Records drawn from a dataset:
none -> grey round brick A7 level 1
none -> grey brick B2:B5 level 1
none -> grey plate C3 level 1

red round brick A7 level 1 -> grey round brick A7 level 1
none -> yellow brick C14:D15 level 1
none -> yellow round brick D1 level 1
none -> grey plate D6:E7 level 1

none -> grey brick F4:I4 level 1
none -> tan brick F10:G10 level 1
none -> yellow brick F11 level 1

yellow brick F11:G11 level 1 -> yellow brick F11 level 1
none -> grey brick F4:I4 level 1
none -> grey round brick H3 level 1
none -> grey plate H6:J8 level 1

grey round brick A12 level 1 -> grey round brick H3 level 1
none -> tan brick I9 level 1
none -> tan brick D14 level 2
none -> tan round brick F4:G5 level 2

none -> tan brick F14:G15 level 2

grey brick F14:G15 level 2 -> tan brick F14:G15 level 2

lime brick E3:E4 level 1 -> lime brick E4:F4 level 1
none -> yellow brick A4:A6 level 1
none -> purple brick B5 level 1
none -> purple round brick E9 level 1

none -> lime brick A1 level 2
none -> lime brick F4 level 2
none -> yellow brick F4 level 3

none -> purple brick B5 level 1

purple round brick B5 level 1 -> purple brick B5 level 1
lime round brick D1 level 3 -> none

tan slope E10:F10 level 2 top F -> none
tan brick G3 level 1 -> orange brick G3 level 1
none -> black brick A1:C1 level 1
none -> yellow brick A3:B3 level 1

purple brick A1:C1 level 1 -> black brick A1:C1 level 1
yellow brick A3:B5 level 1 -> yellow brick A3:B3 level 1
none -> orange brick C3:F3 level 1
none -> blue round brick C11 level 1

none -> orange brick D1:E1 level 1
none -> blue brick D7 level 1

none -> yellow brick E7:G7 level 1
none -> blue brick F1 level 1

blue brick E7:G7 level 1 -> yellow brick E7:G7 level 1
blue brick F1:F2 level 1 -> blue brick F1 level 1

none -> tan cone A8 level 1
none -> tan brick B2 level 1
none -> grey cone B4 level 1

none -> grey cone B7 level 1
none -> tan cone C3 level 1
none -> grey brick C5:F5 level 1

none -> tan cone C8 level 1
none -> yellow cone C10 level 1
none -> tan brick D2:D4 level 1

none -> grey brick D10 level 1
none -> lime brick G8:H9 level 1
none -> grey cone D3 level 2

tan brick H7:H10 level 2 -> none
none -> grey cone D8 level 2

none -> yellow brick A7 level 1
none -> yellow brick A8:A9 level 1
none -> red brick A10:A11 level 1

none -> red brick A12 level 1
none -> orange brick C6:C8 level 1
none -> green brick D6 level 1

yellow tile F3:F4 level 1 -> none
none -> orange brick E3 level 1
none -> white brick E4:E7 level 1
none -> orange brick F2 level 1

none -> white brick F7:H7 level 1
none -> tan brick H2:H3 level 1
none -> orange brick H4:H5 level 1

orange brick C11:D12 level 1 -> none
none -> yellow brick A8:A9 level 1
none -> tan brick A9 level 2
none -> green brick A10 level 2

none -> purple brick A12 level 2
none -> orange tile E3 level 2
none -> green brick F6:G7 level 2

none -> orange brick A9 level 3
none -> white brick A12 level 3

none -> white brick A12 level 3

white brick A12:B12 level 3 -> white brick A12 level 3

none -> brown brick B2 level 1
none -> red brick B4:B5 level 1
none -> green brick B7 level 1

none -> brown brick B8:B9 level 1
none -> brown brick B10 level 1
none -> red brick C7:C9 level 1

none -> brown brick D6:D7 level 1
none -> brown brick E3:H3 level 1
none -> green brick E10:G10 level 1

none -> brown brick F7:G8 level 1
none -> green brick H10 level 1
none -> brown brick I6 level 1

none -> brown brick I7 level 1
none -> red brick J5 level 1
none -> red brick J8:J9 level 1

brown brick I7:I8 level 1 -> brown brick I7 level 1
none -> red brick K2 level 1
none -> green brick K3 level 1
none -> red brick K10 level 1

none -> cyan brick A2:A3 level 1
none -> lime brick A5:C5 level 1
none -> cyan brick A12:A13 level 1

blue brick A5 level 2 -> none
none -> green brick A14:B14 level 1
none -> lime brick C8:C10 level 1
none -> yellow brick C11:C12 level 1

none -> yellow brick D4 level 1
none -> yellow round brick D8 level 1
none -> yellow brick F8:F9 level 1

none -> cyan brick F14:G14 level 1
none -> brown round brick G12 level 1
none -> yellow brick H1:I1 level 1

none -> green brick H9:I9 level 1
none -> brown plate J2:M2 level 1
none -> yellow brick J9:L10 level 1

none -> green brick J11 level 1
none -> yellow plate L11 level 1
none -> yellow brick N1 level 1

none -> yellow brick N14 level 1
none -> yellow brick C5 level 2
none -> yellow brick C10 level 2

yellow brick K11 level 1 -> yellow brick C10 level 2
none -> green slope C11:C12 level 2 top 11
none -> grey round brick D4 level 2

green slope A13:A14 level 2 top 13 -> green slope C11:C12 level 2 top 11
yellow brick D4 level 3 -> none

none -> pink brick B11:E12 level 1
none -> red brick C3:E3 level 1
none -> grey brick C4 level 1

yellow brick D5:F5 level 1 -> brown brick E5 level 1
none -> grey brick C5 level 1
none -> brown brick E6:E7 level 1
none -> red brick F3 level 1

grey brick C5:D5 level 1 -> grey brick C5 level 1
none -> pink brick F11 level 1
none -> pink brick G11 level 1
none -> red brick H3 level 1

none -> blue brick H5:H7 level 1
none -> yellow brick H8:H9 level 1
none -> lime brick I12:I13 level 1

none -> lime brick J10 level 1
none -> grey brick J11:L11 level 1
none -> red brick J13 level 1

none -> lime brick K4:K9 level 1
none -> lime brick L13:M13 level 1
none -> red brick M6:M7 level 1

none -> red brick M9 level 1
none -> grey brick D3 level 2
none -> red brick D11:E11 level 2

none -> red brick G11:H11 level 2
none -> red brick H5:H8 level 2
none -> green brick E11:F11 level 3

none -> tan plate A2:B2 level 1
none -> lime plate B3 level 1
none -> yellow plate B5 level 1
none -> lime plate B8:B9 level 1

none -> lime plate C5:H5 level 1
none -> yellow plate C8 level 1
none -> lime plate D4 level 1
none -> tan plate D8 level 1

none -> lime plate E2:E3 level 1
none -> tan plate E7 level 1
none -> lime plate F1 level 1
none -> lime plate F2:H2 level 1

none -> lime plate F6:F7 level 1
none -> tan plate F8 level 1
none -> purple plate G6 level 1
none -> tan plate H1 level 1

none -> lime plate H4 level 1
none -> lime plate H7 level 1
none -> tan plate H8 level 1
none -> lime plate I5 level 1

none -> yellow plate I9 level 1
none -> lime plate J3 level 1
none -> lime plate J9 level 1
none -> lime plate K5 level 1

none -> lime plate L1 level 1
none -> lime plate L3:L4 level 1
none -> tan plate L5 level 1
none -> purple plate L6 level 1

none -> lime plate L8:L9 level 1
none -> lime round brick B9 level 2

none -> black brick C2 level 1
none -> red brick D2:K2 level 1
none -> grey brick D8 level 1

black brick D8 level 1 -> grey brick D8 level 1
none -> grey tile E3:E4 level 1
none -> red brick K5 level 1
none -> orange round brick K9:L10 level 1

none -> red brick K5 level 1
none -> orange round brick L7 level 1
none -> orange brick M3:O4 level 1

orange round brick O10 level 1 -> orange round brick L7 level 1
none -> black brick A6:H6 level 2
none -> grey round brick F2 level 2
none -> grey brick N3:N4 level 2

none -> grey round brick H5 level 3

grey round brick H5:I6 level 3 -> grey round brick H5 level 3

**TASK DIRECTIONS:**
Return from the data every line that holds "blue".

**YOUR SOLUTION:**
none -> blue round brick C11 level 1
none -> blue brick D7 level 1
none -> blue brick F1 level 1
blue brick E7:G7 level 1 -> yellow brick E7:G7 level 1
blue brick F1:F2 level 1 -> blue brick F1 level 1
blue brick A5 level 2 -> none
none -> blue brick H5:H7 level 1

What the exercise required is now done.